+++ Record set +++
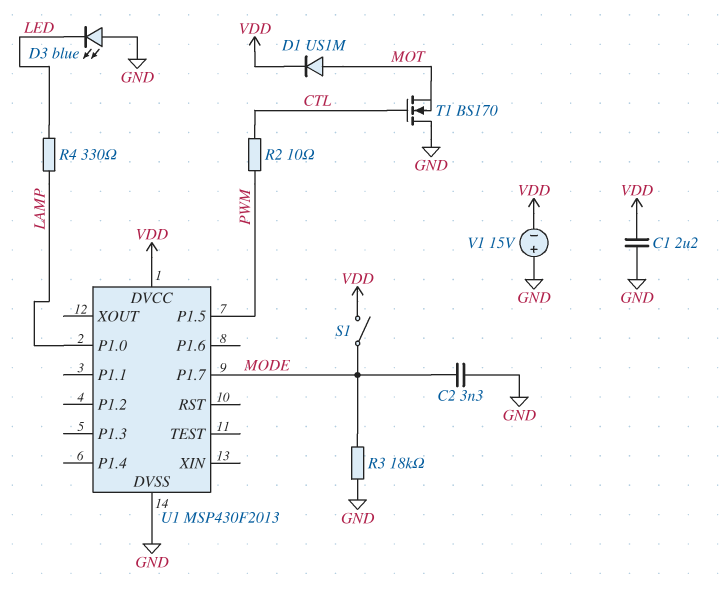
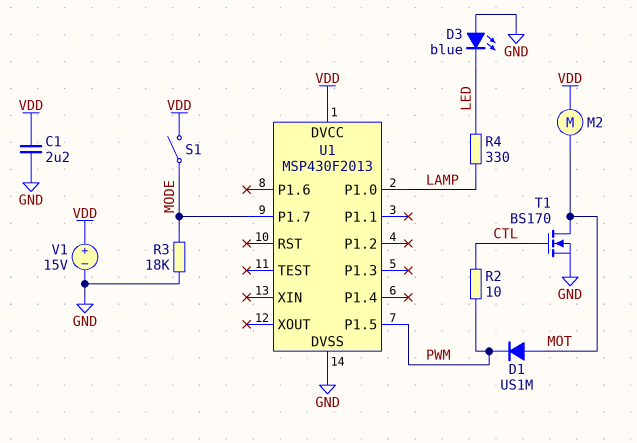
C2: 3.3nF (GND, MODE) -> none
D1: diode US1M (A MOT, K VDD) -> diode US1M (A MOT, K PWM)
M2: none -> motor (MOT, VDD)
T1: NMOS BS170 (G CTL, D GND, S MOT) -> NMOS BS170 (G CTL, D MOT, S GND)
V1: 15V (plus GND, minus VDD) -> 15V (plus VDD, minus GND)

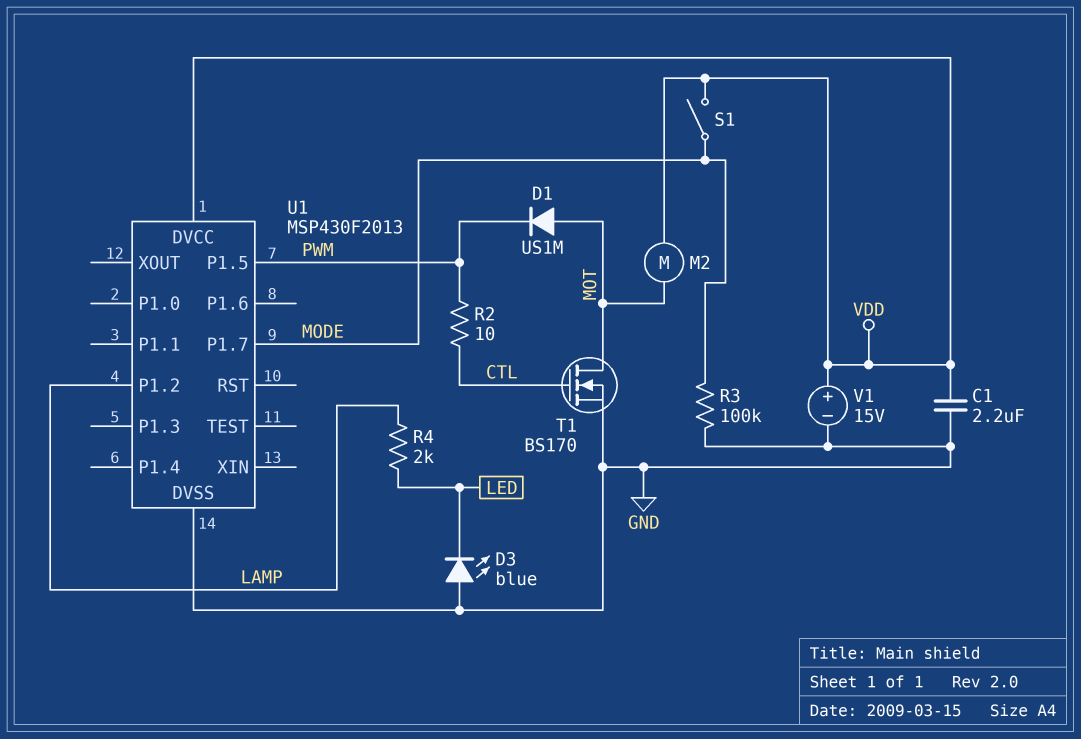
R3: 18k (GND, MODE) -> 100k (GND, MODE)
R4: 330 (LAMP, LED) -> 2k (LAMP, LED)
U1 pin P1.0: LAMP -> none
U1 pin P1.2: none -> LAMP

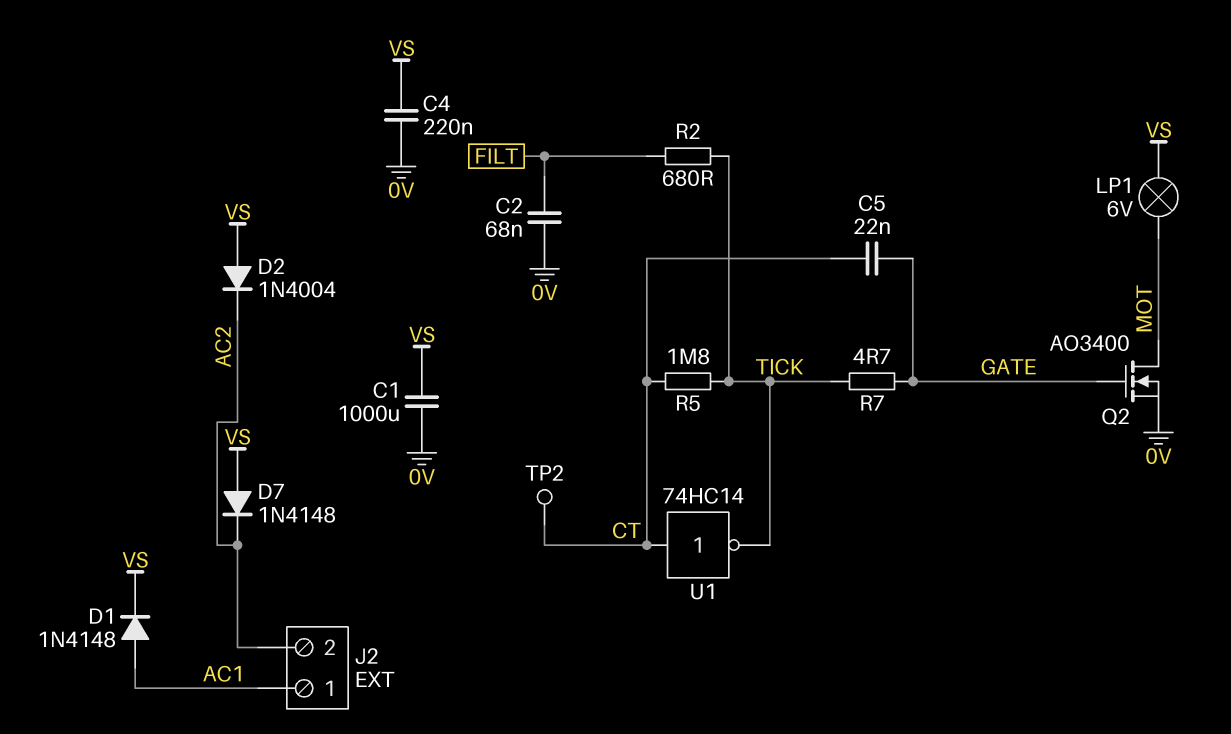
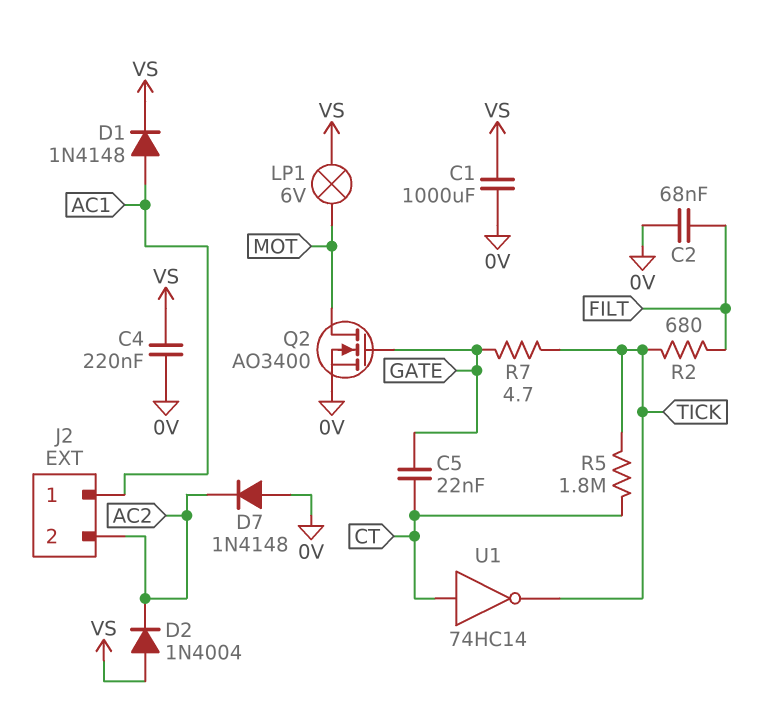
D7: diode 1N4148 (A VS, K AC2) -> diode 1N4148 (A 0V, K AC2)
TP2: test point (CT) -> none

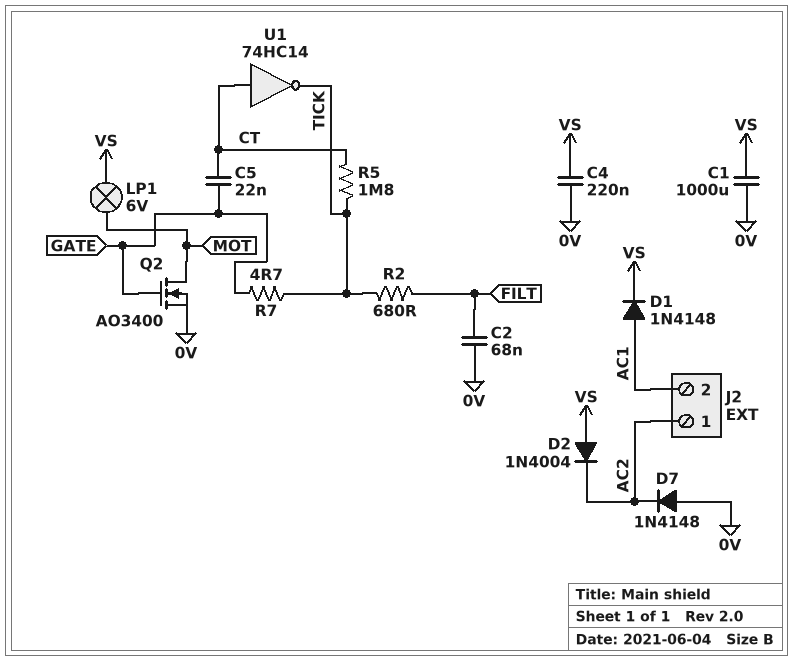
J2 pin 1: AC1 -> AC2
J2 pin 2: AC2 -> AC1

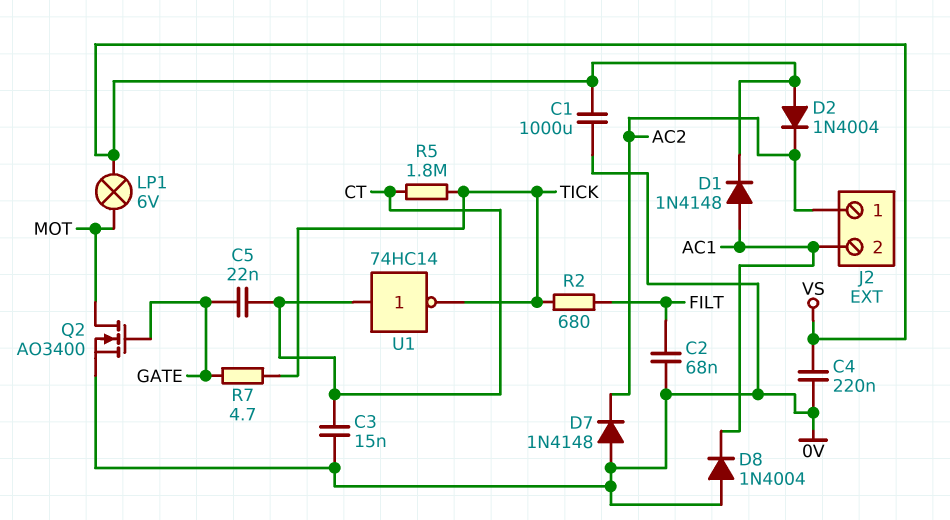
C3: none -> 15nF (0V, CT)
D8: none -> diode 1N4004 (A 0V, K AC1)

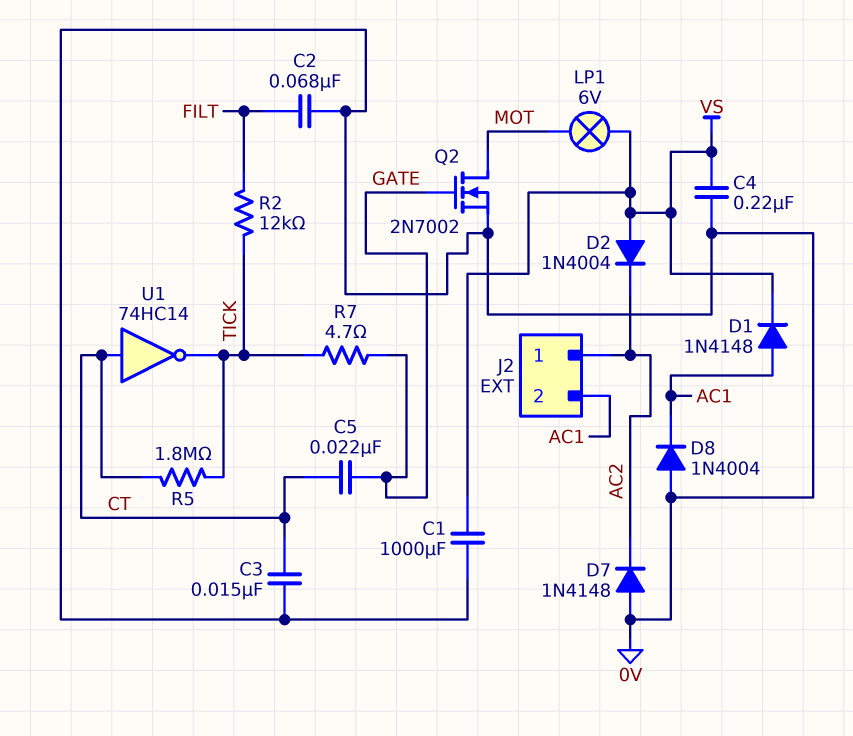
Q2: NMOS AO3400 (G GATE, D MOT, S 0V) -> NMOS 2N7002 (G GATE, D MOT, S 0V)
R2: 680 (FILT, TICK) -> 12k (FILT, TICK)

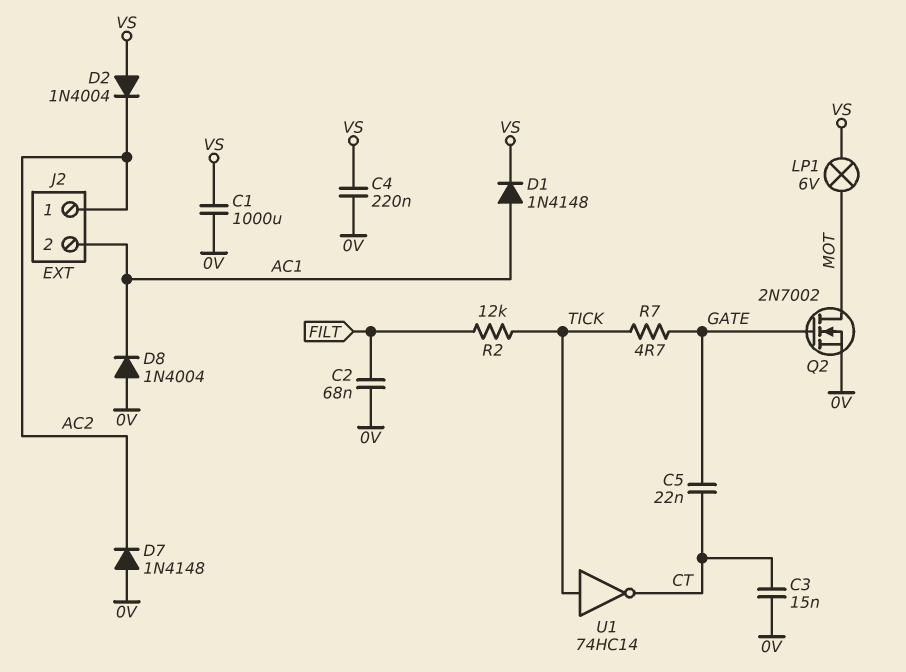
R5: 1.8M (CT, TICK) -> none
U1: NOT 74HC14 (in CT, out TICK) -> NOT 74HC14 (in TICK, out CT)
+++
## [What to do]
A verbatim copy of the lines from the one with "R5: 1.8M (CT, TICK) -> none" to the end of the listing is the whole answer.

## [Exercise result]
R5: 1.8M (CT, TICK) -> none
U1: NOT 74HC14 (in CT, out TICK) -> NOT 74HC14 (in TICK, out CT)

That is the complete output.